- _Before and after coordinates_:
-*-
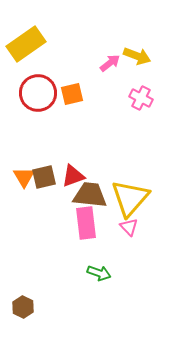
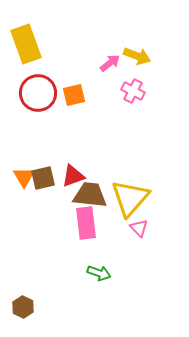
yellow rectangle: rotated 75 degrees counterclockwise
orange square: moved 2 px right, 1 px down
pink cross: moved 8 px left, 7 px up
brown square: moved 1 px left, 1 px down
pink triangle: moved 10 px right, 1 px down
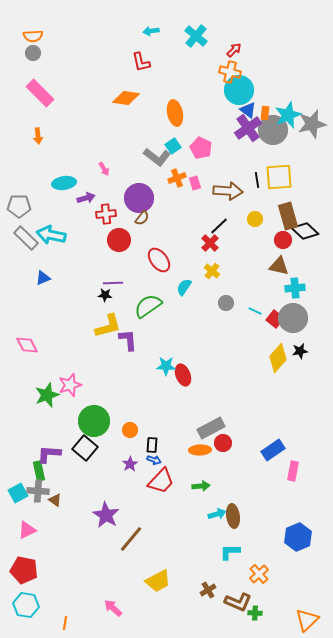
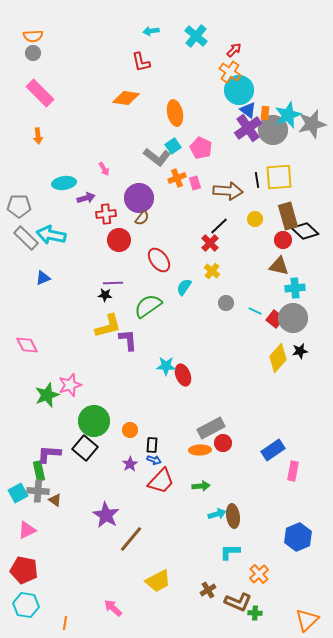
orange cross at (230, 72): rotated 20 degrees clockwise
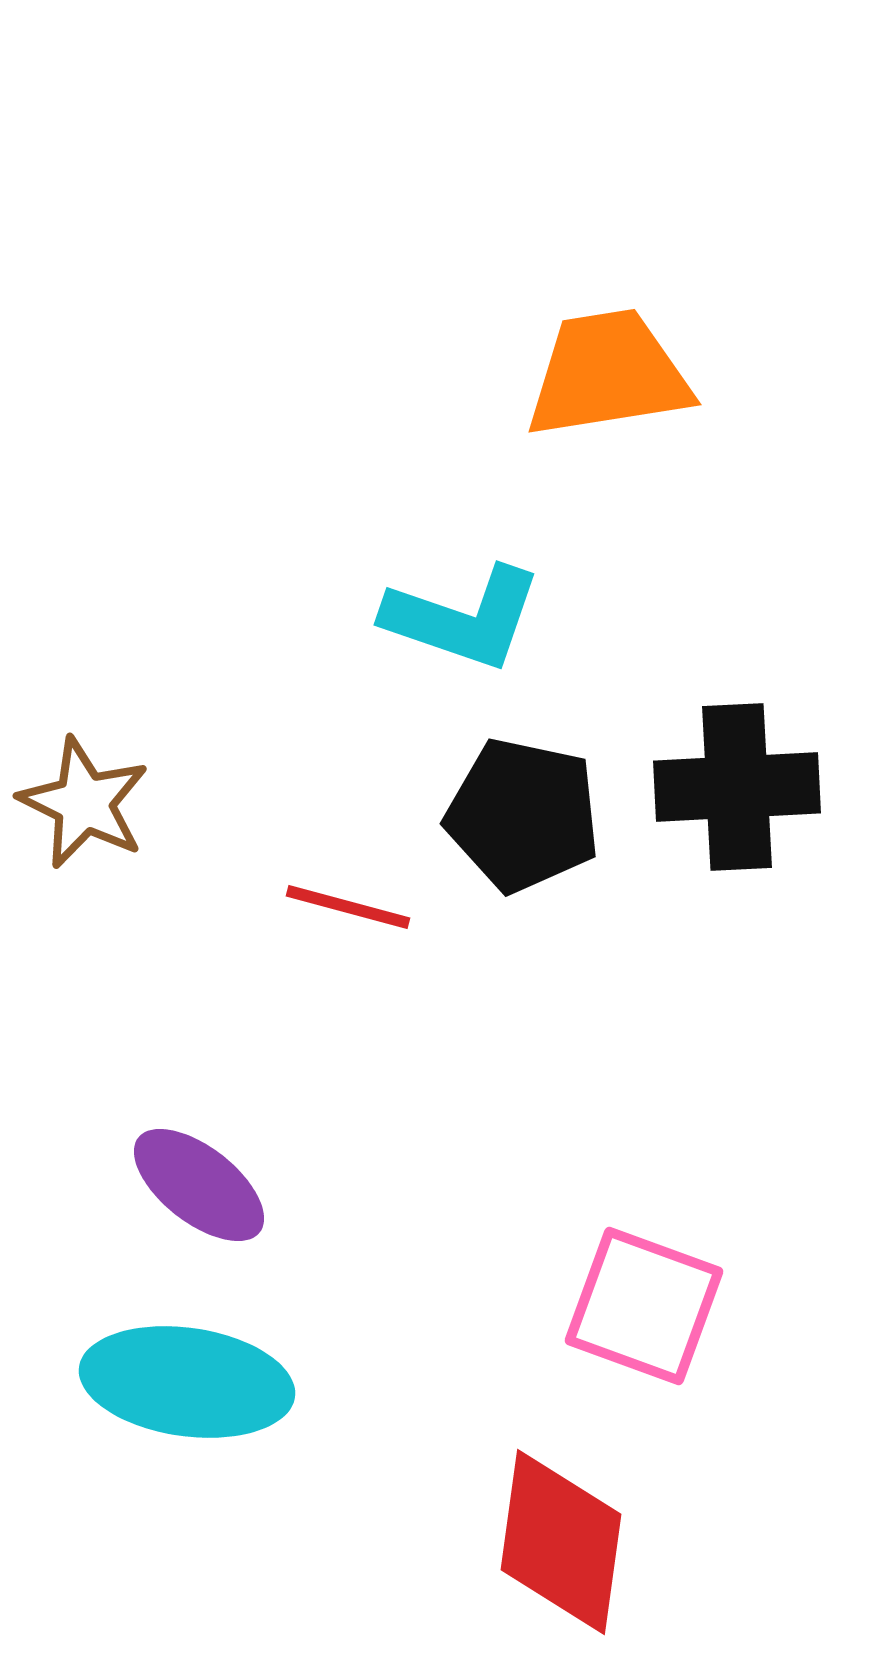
-*-
- _Work instruction_:
Each line above where the word "cross" occurs should be returned in full.

- _Answer to the problem_:
pink cross: moved 8 px left, 7 px up
orange cross at (230, 72): rotated 20 degrees clockwise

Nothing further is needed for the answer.